• _Brief_
Print every record below exactly as written.

*** Information provided ***

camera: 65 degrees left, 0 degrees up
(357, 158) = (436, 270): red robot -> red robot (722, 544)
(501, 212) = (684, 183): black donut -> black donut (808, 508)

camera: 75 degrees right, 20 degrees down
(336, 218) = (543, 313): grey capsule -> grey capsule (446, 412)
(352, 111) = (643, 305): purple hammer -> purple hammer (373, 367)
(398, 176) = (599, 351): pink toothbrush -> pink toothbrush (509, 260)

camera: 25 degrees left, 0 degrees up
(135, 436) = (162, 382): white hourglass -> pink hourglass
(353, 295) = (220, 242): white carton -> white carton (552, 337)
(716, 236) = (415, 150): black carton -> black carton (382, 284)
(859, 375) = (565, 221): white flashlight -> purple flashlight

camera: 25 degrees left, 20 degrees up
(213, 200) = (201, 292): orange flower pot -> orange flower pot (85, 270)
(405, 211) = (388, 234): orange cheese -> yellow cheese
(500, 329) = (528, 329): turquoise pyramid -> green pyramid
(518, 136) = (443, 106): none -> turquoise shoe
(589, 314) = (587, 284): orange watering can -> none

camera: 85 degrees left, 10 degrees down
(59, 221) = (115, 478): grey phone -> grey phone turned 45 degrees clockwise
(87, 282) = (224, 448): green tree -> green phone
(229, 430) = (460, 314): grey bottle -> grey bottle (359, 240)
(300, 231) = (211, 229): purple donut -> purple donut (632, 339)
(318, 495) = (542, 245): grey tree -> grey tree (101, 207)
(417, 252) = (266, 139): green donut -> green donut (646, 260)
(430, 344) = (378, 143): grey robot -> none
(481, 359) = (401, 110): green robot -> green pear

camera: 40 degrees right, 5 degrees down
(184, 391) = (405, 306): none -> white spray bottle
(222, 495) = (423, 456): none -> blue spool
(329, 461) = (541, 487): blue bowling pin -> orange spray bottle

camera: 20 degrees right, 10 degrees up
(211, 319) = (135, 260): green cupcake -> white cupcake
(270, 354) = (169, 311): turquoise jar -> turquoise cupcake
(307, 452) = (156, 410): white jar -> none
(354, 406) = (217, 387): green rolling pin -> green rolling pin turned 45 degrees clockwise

*** End of Information provided ***

• _Response_
camera: 65 degrees left, 0 degrees up
(357, 158) = (436, 270): red robot -> red robot (722, 544)
(501, 212) = (684, 183): black donut -> black donut (808, 508)

camera: 75 degrees right, 20 degrees down
(336, 218) = (543, 313): grey capsule -> grey capsule (446, 412)
(352, 111) = (643, 305): purple hammer -> purple hammer (373, 367)
(398, 176) = (599, 351): pink toothbrush -> pink toothbrush (509, 260)

camera: 25 degrees left, 0 degrees up
(135, 436) = (162, 382): white hourglass -> pink hourglass
(353, 295) = (220, 242): white carton -> white carton (552, 337)
(716, 236) = (415, 150): black carton -> black carton (382, 284)
(859, 375) = (565, 221): white flashlight -> purple flashlight

camera: 25 degrees left, 20 degrees up
(213, 200) = (201, 292): orange flower pot -> orange flower pot (85, 270)
(405, 211) = (388, 234): orange cheese -> yellow cheese
(500, 329) = (528, 329): turquoise pyramid -> green pyramid
(518, 136) = (443, 106): none -> turquoise shoe
(589, 314) = (587, 284): orange watering can -> none

camera: 85 degrees left, 10 degrees down
(59, 221) = (115, 478): grey phone -> grey phone turned 45 degrees clockwise
(87, 282) = (224, 448): green tree -> green phone
(229, 430) = (460, 314): grey bottle -> grey bottle (359, 240)
(300, 231) = (211, 229): purple donut -> purple donut (632, 339)
(318, 495) = (542, 245): grey tree -> grey tree (101, 207)
(417, 252) = (266, 139): green donut -> green donut (646, 260)
(430, 344) = (378, 143): grey robot -> none
(481, 359) = (401, 110): green robot -> green pear

camera: 40 degrees right, 5 degrees down
(184, 391) = (405, 306): none -> white spray bottle
(222, 495) = (423, 456): none -> blue spool
(329, 461) = (541, 487): blue bowling pin -> orange spray bottle

camera: 20 degrees right, 10 degrees up
(211, 319) = (135, 260): green cupcake -> white cupcake
(270, 354) = (169, 311): turquoise jar -> turquoise cupcake
(307, 452) = (156, 410): white jar -> none
(354, 406) = (217, 387): green rolling pin -> green rolling pin turned 45 degrees clockwise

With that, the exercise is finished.